WHAT IS BEING ASKED:
After finding the line containing "green screwdriver: 9 -> 11" below, please output that line and each following one through the line containing "turquoise key: 2 -> 4", exactly as written.
---- DATA FOR THIS TASK
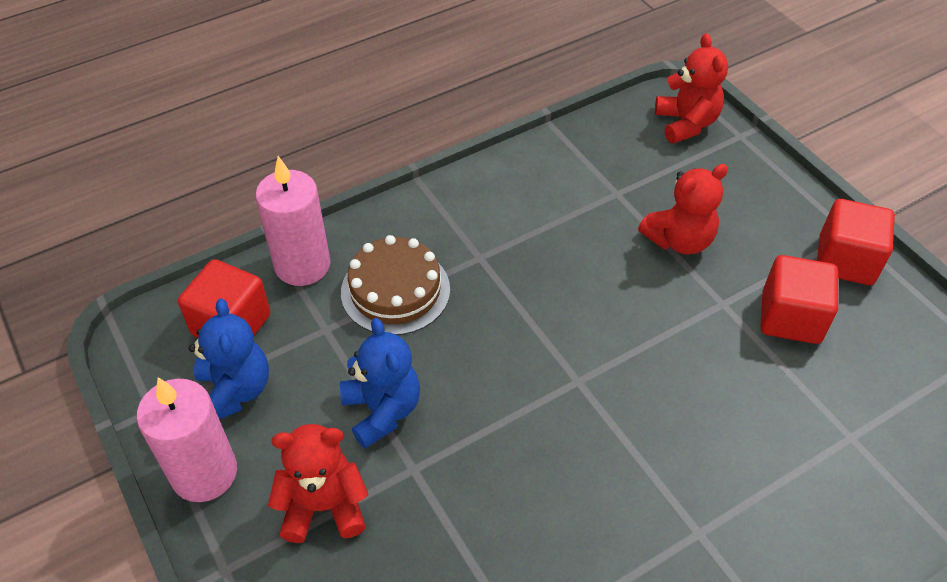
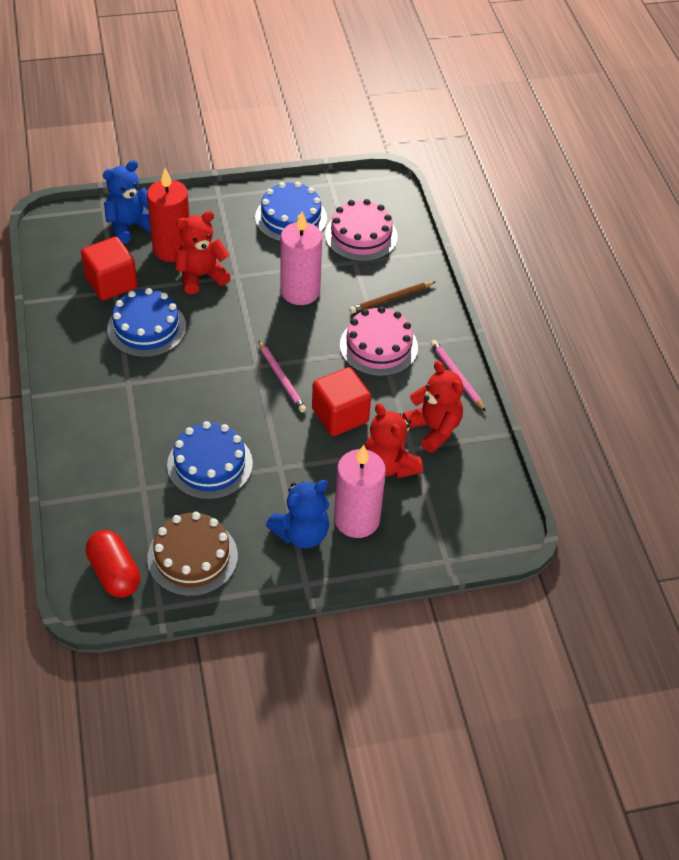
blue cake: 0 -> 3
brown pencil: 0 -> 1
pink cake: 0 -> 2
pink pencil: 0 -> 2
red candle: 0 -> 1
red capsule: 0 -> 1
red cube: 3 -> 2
--------
---- DATA FOR THIS TASK
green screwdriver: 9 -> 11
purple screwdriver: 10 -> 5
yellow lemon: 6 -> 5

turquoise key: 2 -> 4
--------
---- DATA FOR THIS TASK
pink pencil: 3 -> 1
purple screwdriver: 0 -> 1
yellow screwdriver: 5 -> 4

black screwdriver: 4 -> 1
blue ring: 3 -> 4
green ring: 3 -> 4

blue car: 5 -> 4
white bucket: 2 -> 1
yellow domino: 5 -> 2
--------
OUTPUT OF THE EXERCISE:
green screwdriver: 9 -> 11
purple screwdriver: 10 -> 5
yellow lemon: 6 -> 5

turquoise key: 2 -> 4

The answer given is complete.